### STATED TASK
Swap "lavender" for "lilac" in the listing, starting at its beginning and ending at the line that contains "Question: Can you confirm". Reproduce those lines with nothing else altered.

### Records from a collection
>>>>
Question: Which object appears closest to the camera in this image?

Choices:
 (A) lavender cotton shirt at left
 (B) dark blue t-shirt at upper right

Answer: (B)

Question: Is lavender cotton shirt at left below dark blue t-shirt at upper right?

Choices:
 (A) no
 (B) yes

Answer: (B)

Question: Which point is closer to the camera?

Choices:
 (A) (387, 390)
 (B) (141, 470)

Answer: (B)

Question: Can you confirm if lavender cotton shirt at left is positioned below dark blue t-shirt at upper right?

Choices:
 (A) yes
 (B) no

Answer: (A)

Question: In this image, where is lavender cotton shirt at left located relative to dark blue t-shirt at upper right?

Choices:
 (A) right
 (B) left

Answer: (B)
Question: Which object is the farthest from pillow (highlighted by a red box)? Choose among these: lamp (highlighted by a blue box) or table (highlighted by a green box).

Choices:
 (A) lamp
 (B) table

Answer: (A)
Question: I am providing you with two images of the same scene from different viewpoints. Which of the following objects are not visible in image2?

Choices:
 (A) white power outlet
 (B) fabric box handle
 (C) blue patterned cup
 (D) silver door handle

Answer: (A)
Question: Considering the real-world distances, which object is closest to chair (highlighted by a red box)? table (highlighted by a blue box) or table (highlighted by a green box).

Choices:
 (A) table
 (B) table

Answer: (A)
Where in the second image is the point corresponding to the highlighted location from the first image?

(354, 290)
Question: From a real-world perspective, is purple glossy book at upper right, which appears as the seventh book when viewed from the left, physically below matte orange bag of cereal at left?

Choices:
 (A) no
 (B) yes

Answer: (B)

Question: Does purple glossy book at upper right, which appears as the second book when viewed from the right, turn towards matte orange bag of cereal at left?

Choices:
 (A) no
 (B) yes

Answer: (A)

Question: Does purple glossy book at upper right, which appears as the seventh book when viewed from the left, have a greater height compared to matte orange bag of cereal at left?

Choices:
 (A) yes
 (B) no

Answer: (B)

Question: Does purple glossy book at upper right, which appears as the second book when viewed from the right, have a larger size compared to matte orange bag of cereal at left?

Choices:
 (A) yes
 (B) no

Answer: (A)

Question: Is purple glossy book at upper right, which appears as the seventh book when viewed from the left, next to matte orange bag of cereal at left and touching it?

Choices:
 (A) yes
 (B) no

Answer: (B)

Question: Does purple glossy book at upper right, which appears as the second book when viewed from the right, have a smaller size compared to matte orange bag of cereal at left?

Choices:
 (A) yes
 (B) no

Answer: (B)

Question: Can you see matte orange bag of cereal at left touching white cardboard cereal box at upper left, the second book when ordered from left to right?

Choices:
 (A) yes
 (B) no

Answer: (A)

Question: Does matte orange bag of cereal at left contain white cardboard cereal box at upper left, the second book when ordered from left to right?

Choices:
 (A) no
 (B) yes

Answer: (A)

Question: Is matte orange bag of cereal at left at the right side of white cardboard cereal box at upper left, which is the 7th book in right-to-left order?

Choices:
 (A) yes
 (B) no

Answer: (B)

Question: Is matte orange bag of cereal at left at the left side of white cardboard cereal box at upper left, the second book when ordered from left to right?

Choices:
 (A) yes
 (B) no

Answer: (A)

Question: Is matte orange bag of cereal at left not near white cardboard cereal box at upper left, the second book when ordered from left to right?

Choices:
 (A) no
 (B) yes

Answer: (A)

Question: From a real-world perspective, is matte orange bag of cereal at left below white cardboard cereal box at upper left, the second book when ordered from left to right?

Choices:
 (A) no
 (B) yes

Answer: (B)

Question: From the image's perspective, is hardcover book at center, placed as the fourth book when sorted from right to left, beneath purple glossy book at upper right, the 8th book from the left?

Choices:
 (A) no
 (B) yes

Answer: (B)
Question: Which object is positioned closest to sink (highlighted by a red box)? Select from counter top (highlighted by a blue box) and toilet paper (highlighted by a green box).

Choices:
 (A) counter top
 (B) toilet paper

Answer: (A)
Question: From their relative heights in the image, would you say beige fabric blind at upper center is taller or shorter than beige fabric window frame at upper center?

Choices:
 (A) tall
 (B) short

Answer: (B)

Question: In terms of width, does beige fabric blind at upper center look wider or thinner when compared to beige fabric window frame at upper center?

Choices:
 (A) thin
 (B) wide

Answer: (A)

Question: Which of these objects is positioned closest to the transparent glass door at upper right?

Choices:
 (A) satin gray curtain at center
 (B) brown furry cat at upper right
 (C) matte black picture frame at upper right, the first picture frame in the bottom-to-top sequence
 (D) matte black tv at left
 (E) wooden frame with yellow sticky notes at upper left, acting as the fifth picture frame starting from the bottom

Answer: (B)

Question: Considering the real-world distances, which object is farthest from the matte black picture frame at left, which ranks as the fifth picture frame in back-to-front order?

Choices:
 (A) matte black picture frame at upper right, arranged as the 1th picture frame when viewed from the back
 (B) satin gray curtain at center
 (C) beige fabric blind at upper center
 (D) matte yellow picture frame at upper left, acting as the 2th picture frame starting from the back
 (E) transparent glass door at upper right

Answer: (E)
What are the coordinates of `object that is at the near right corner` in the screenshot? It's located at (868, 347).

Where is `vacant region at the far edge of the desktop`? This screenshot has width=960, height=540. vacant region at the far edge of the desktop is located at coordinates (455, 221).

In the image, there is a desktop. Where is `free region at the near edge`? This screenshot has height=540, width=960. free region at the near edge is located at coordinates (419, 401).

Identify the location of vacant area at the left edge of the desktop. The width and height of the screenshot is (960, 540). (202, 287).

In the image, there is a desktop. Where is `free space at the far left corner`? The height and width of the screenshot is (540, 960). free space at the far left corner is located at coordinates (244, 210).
<<<<
### FULL OUTPUT
Question: Which object appears closest to the camera in this image?

Choices:
 (A) lilac cotton shirt at left
 (B) dark blue t-shirt at upper right

Answer: (B)

Question: Is lilac cotton shirt at left below dark blue t-shirt at upper right?

Choices:
 (A) no
 (B) yes

Answer: (B)

Question: Which point is closer to the camera?

Choices:
 (A) (387, 390)
 (B) (141, 470)

Answer: (B)

Question: Can you confirm if lilac cotton shirt at left is positioned below dark blue t-shirt at upper right?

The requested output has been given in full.